WHAT IS NEEDED:
Keep only the lines of the material below that contain the word "RESET". Copy those lines.

DATASET ENTRIES:
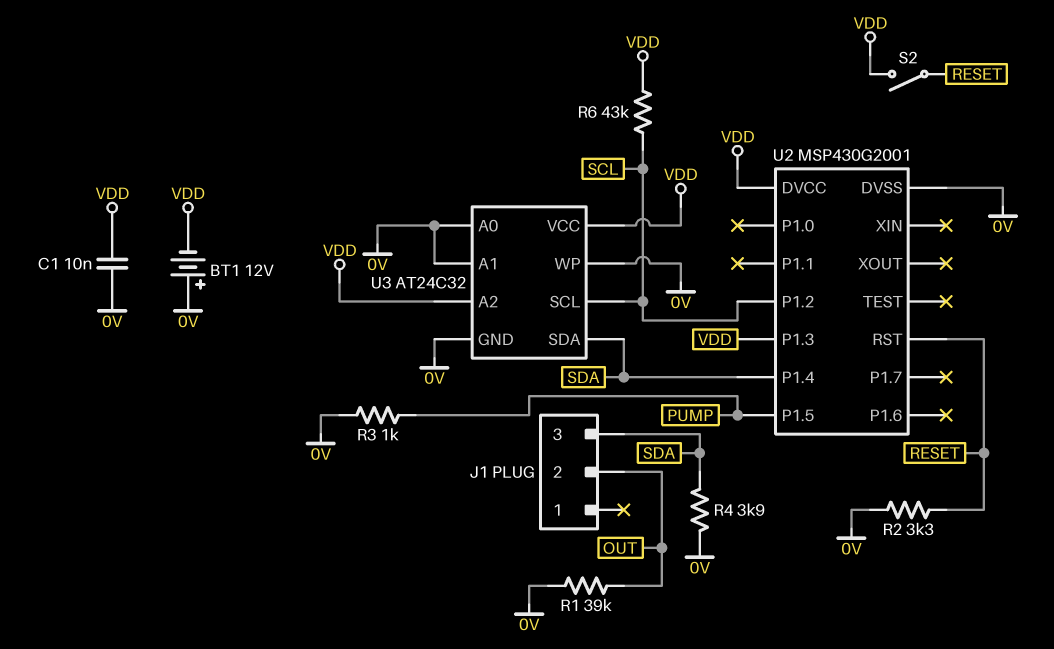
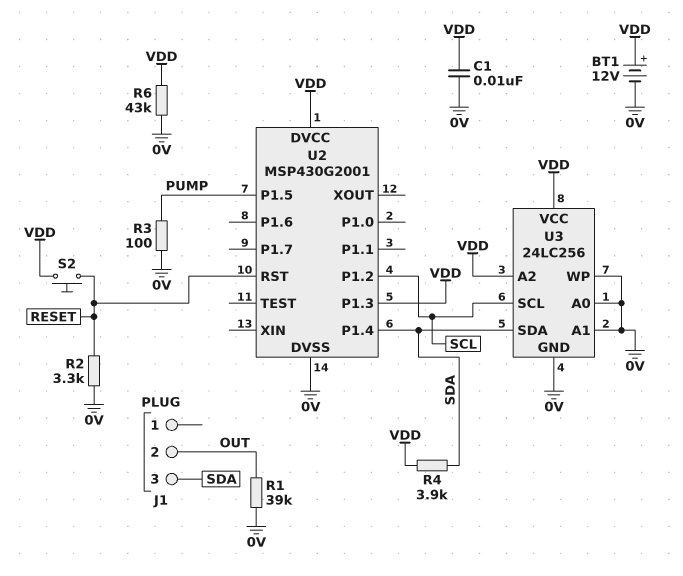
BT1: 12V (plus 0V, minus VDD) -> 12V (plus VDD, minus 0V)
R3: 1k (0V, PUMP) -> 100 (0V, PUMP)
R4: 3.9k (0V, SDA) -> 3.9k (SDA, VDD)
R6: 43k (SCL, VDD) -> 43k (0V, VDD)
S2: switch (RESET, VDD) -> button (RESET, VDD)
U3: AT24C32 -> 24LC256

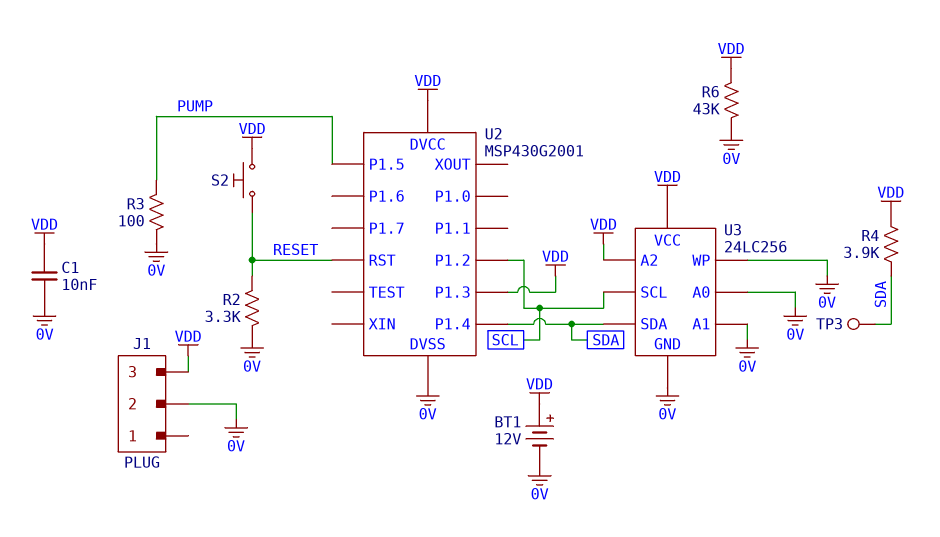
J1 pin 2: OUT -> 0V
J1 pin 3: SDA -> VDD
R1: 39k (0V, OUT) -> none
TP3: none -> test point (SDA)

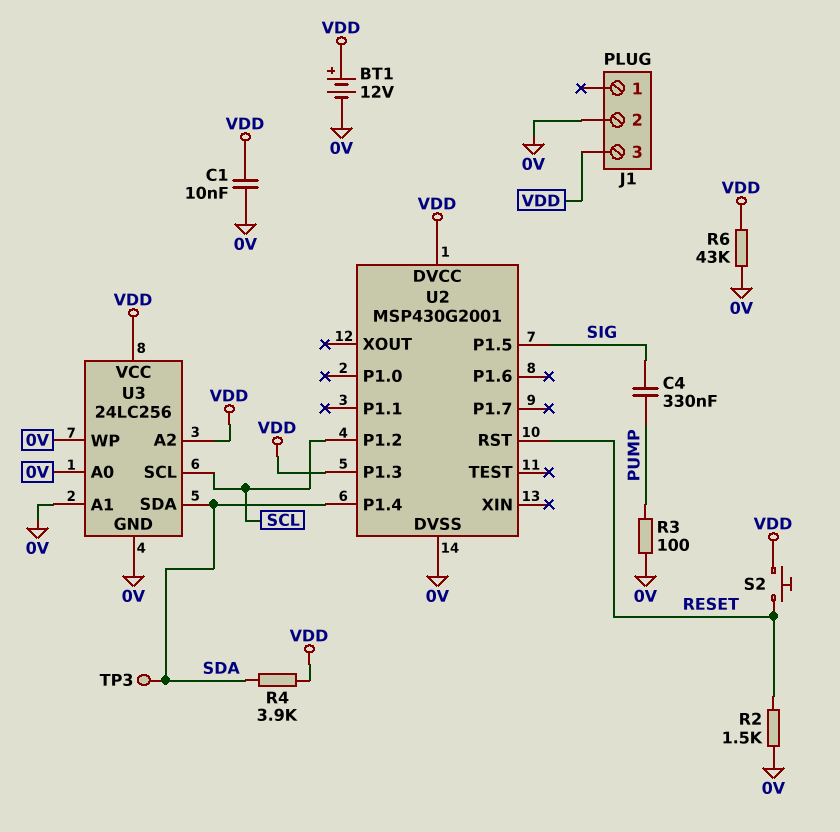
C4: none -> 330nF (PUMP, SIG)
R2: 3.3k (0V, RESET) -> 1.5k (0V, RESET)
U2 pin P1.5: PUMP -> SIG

PROBLEM SOLUTION:
S2: switch (RESET, VDD) -> button (RESET, VDD)
R2: 3.3k (0V, RESET) -> 1.5k (0V, RESET)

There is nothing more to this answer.